§ WHAT TO DO: Once the pictures are removed, reproduce what is left of the data below exactly.

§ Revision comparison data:

BEGIN

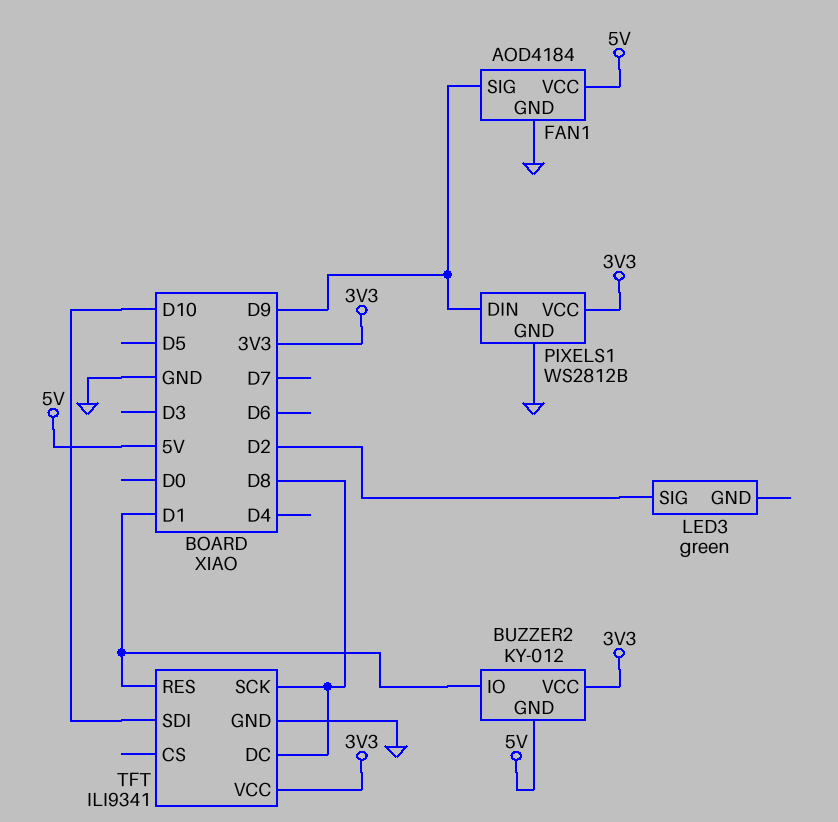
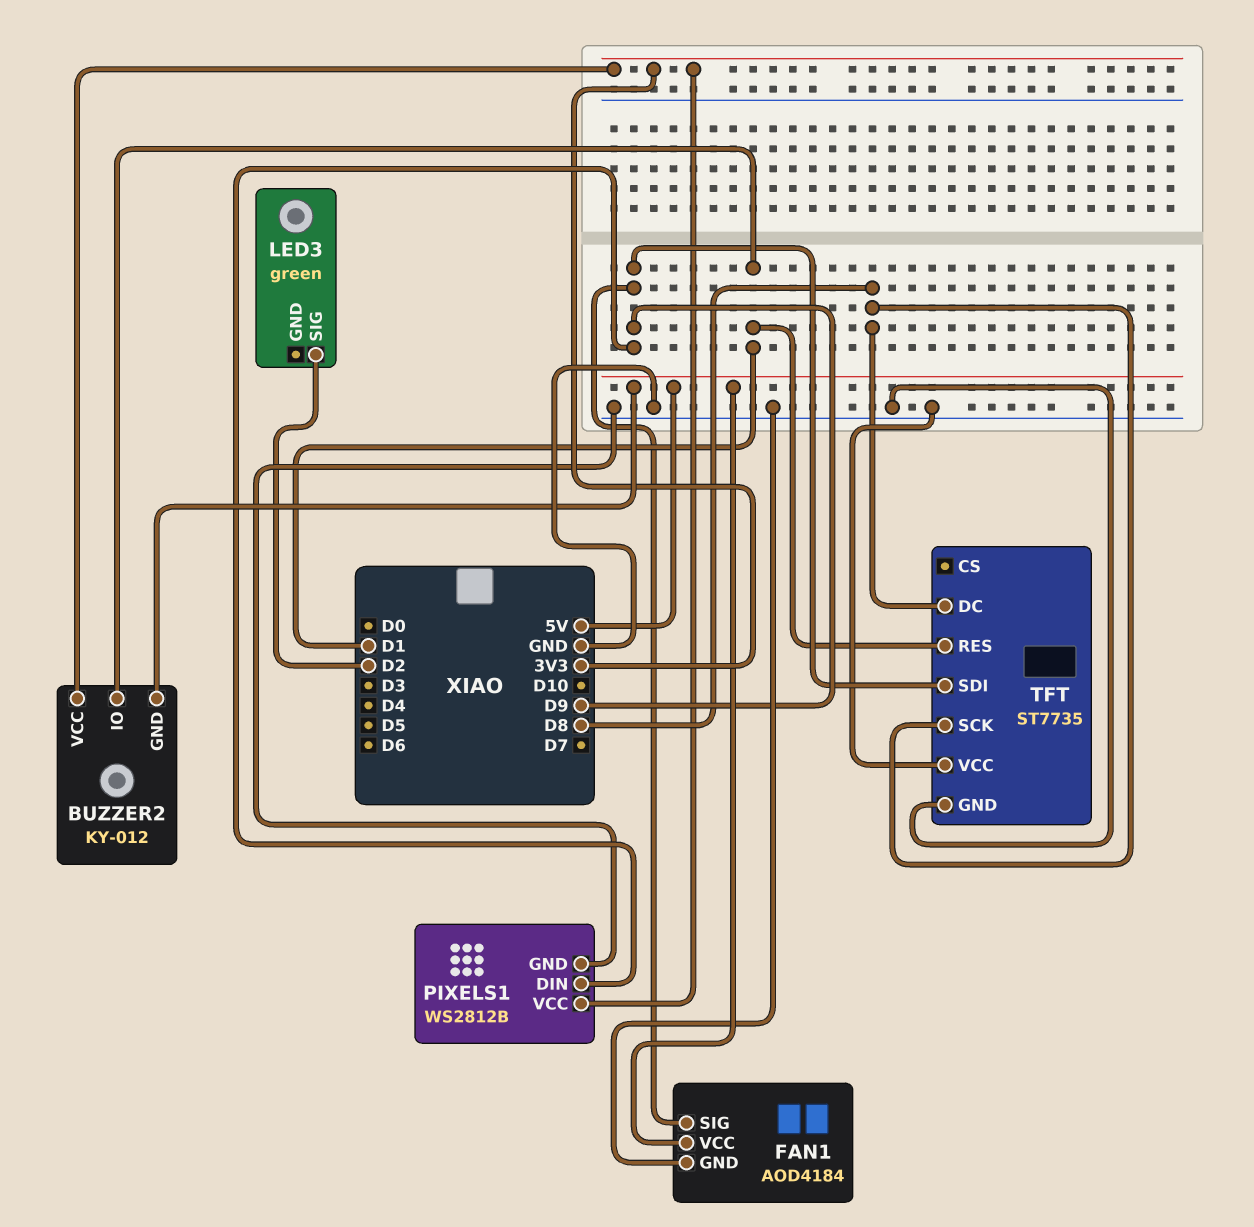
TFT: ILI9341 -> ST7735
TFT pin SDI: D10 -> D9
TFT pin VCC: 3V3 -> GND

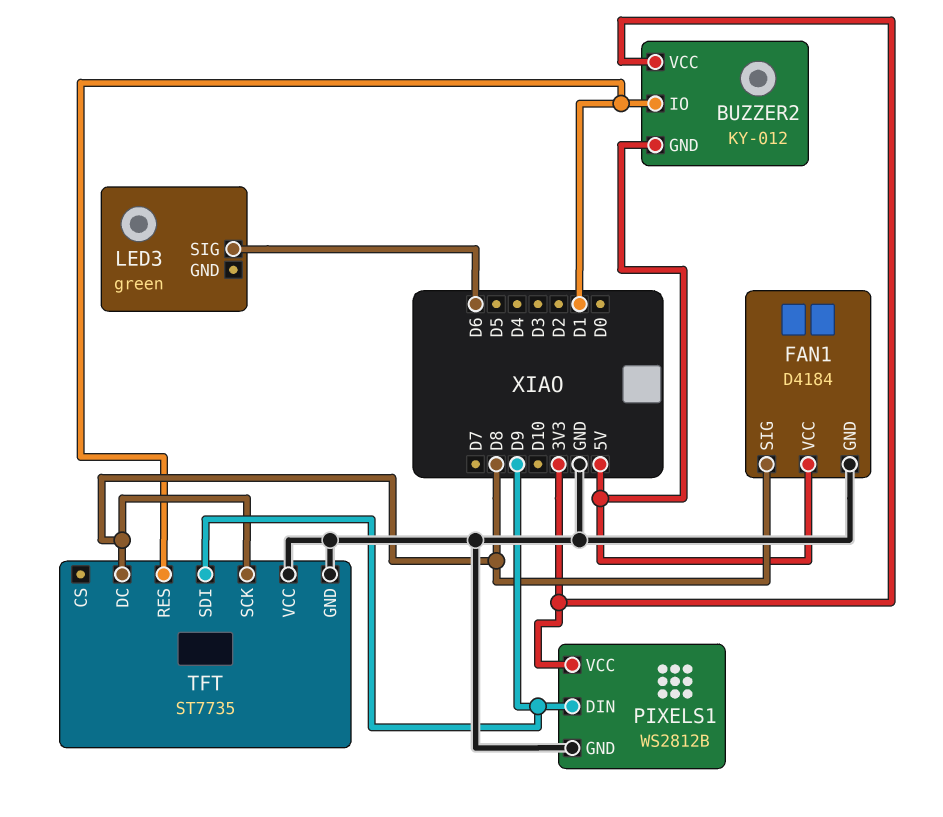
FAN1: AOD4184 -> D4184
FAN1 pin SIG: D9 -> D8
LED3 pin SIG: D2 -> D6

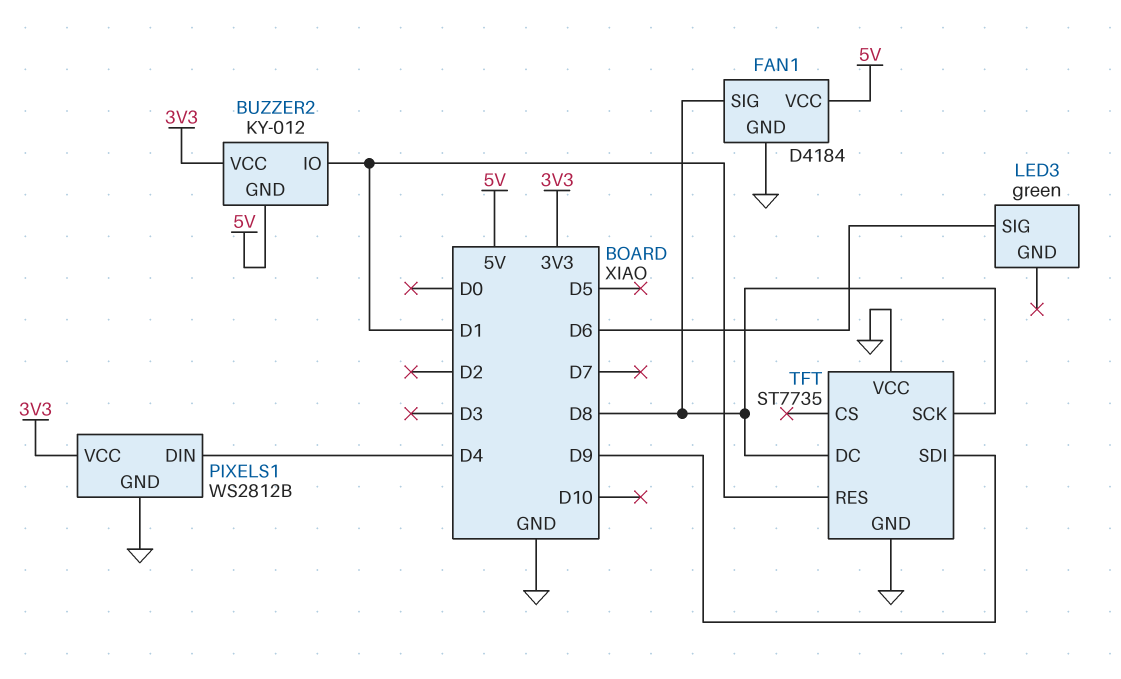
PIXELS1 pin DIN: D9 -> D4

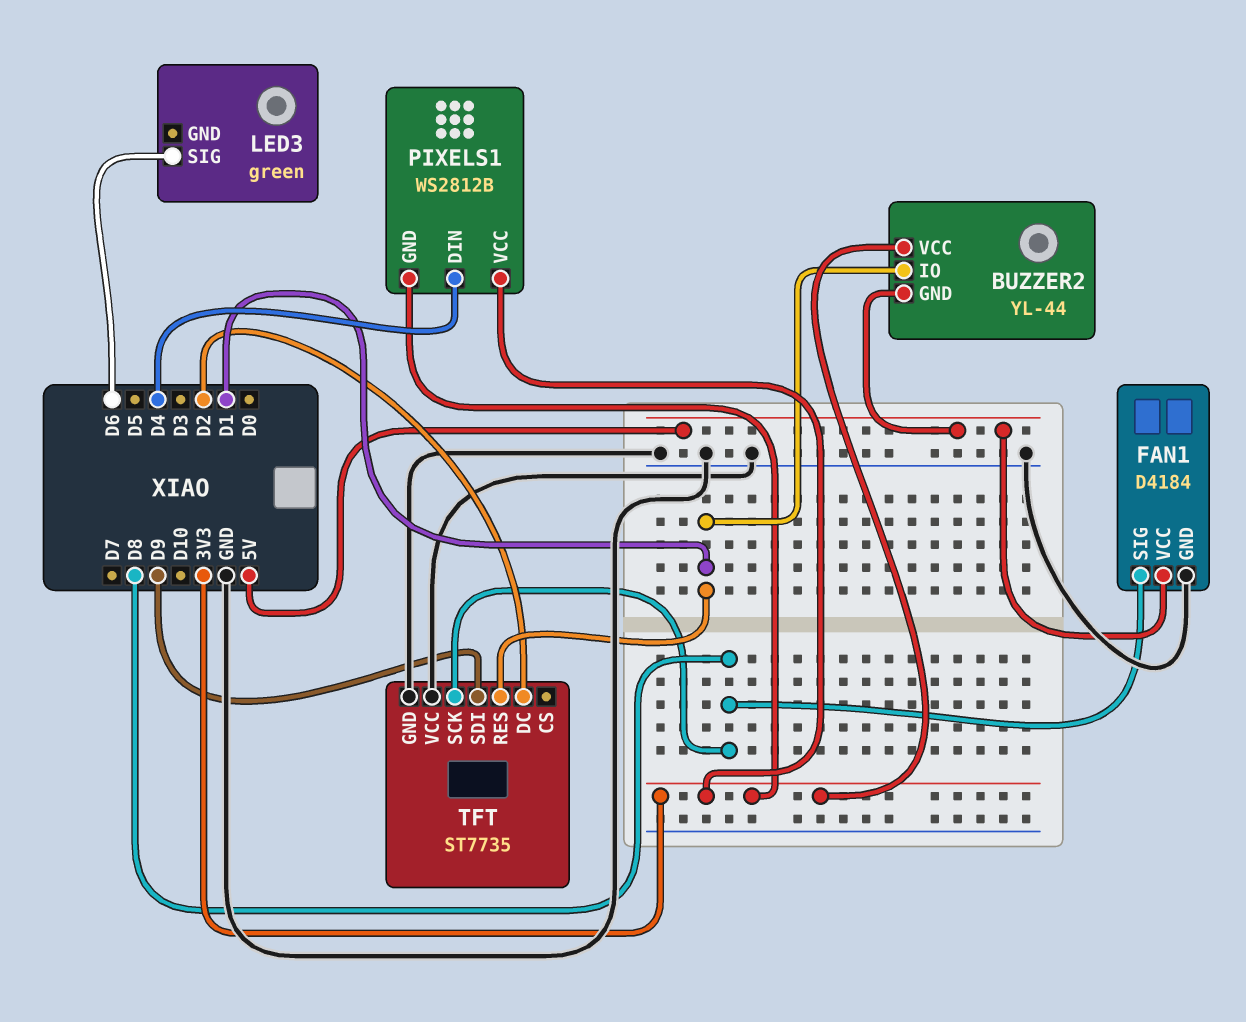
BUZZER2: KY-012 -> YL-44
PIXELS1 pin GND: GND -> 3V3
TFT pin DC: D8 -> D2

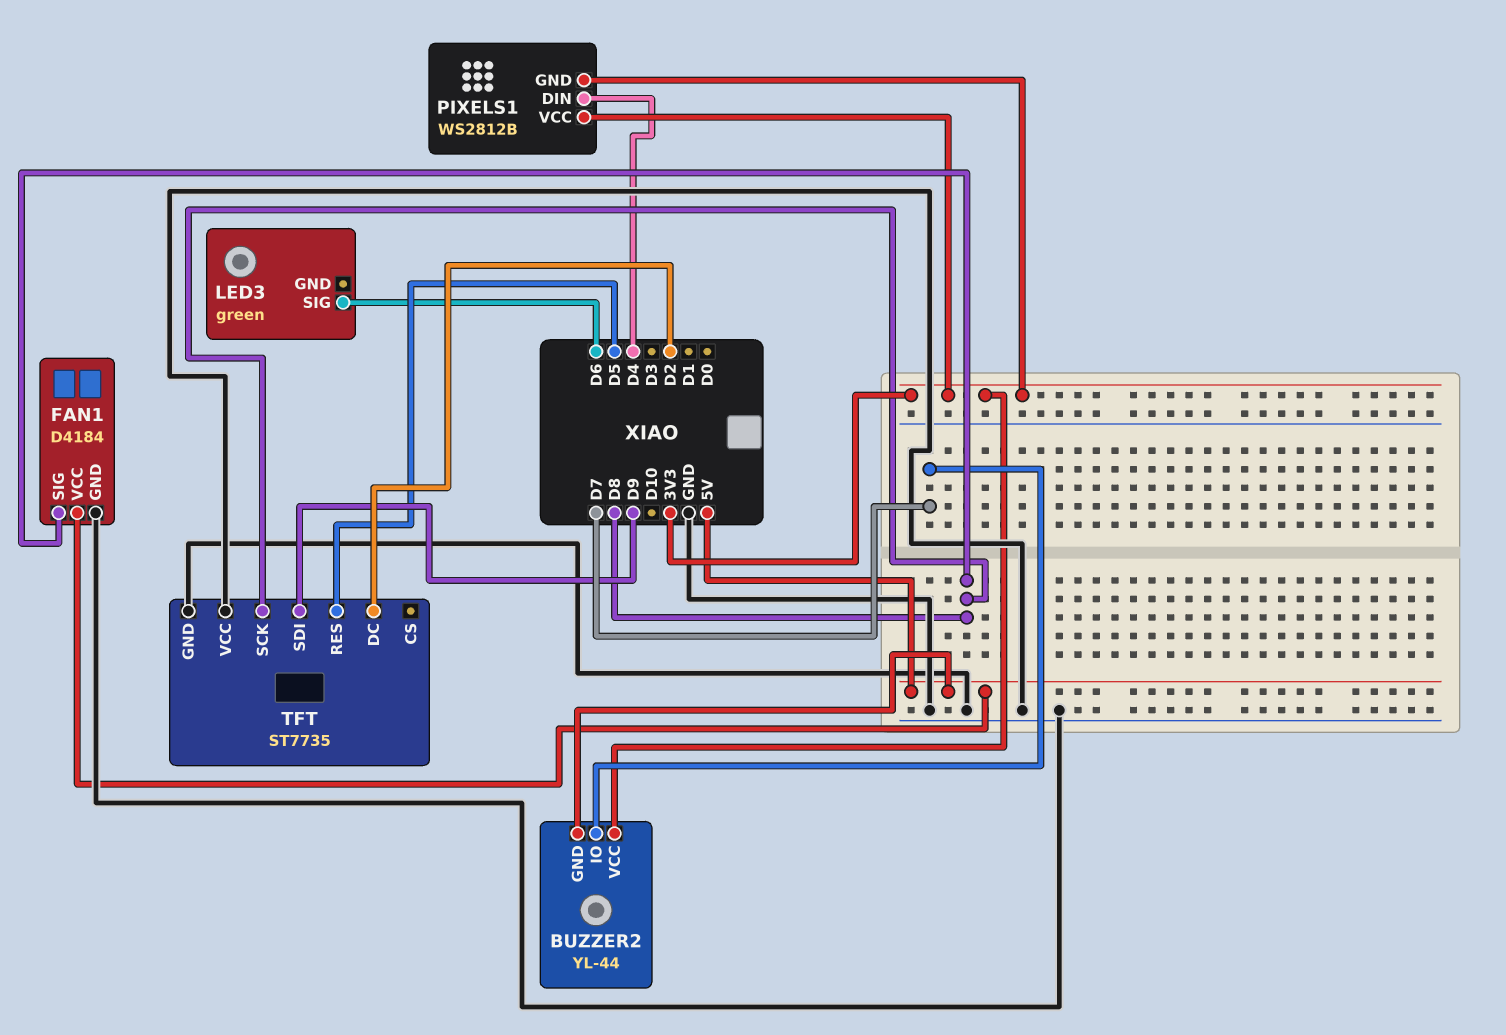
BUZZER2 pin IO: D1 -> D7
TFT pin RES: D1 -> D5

END

§ RESPONSE AREA:
TFT: ILI9341 -> ST7735
TFT pin SDI: D10 -> D9
TFT pin VCC: 3V3 -> GND

FAN1: AOD4184 -> D4184
FAN1 pin SIG: D9 -> D8
LED3 pin SIG: D2 -> D6

PIXELS1 pin DIN: D9 -> D4

BUZZER2: KY-012 -> YL-44
PIXELS1 pin GND: GND -> 3V3
TFT pin DC: D8 -> D2

BUZZER2 pin IO: D1 -> D7
TFT pin RES: D1 -> D5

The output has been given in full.